#### 과제 목표:
목록에서 "Sapna [397, 1118]" 문구가 있는 줄부터 "Part (42, 676)" 문구가 있는 줄까지, 양 끝 줄을 포함해 한 글자도 바꾸지 말고 옮겨 적으세요.

#### 자료 부분:
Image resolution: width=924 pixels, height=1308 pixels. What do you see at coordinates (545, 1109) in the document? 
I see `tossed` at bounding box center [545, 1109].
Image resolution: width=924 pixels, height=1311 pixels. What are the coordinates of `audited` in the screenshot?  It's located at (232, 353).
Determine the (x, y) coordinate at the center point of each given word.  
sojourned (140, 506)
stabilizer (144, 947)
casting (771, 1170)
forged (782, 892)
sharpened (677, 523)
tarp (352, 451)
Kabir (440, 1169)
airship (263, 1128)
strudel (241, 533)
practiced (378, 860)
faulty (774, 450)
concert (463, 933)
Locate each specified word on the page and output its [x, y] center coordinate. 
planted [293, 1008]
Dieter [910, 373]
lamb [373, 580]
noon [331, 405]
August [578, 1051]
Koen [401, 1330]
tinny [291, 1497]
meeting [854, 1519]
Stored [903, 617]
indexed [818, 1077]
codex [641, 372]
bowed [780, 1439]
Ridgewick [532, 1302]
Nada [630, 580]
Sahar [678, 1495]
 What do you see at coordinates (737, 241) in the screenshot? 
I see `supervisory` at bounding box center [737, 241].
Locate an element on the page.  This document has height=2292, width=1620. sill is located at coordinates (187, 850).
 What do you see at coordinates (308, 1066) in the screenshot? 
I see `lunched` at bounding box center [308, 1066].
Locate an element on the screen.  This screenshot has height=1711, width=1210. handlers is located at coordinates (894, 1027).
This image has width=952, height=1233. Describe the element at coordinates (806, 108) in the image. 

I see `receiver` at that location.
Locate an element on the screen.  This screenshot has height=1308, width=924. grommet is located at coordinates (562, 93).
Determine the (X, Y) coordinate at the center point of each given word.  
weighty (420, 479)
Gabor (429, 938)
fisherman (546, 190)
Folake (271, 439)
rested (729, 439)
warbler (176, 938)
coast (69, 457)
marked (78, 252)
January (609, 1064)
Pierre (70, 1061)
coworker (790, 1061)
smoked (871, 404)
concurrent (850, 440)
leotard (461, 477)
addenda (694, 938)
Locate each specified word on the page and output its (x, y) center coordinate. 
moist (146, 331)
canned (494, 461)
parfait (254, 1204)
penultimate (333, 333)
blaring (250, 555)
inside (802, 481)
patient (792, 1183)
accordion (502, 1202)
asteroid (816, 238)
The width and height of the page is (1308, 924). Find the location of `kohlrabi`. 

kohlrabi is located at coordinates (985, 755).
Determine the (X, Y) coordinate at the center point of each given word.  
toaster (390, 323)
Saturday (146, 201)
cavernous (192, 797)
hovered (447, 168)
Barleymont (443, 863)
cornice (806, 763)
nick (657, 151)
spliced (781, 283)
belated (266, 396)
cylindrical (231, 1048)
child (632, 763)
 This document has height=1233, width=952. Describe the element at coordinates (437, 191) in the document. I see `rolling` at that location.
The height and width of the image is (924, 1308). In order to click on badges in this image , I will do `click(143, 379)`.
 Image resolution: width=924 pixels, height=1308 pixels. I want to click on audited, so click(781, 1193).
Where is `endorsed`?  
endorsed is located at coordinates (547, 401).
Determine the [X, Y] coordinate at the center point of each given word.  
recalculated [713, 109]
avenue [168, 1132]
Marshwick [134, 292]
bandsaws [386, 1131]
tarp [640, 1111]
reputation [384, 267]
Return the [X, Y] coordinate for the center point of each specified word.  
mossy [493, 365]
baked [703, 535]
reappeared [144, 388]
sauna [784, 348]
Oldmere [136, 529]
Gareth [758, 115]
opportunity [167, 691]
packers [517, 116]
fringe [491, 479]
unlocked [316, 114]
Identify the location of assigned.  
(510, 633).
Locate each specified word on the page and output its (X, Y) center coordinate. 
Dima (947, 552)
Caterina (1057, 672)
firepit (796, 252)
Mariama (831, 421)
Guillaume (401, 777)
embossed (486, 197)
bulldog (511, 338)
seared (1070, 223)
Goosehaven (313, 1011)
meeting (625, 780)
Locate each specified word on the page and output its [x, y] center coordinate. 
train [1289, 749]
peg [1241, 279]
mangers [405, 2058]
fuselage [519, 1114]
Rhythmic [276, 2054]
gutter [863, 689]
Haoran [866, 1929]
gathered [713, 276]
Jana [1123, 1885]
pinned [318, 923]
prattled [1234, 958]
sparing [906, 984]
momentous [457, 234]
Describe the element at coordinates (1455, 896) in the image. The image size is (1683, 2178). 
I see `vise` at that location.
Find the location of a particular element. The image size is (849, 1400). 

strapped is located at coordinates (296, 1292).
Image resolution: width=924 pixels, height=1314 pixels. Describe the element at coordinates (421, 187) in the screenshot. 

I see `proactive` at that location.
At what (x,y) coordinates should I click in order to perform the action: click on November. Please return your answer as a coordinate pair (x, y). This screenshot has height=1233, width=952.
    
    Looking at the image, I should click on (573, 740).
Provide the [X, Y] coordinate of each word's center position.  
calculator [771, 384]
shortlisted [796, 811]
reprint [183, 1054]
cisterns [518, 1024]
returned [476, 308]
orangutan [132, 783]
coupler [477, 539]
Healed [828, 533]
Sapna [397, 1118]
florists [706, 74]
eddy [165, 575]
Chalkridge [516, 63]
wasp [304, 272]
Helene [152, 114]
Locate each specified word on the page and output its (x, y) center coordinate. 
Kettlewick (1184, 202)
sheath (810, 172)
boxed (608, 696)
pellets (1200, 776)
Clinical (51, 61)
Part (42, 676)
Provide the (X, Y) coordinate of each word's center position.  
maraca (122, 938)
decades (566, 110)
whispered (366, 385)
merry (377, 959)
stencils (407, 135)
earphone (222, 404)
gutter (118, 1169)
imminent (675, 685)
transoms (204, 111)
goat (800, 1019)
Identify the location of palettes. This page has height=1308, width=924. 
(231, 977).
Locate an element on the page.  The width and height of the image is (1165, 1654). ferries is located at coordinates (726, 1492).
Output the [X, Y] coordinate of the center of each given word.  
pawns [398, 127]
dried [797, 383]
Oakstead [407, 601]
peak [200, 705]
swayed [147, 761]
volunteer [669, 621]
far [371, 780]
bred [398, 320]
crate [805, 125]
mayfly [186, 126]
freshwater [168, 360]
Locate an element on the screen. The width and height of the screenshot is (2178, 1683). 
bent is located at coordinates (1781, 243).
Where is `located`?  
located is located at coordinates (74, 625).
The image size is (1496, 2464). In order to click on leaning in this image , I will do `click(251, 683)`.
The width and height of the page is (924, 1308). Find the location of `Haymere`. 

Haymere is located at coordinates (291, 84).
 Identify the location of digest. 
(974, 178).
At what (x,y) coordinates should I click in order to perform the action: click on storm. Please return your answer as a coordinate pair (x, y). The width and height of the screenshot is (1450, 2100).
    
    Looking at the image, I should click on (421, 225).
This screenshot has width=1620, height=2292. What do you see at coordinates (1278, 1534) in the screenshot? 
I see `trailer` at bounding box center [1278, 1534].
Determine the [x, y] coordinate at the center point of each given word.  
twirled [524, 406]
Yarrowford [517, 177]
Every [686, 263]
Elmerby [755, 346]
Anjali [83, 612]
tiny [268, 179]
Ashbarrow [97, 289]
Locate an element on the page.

#### 답변:
Sapna [397, 1118]
florists [706, 74]
eddy [165, 575]
Chalkridge [516, 63]
wasp [304, 272]
Helene [152, 114]
Locate each specified word on the page and output its (x, y) center coordinate. 
Kettlewick (1184, 202)
sheath (810, 172)
boxed (608, 696)
pellets (1200, 776)
Clinical (51, 61)
Part (42, 676)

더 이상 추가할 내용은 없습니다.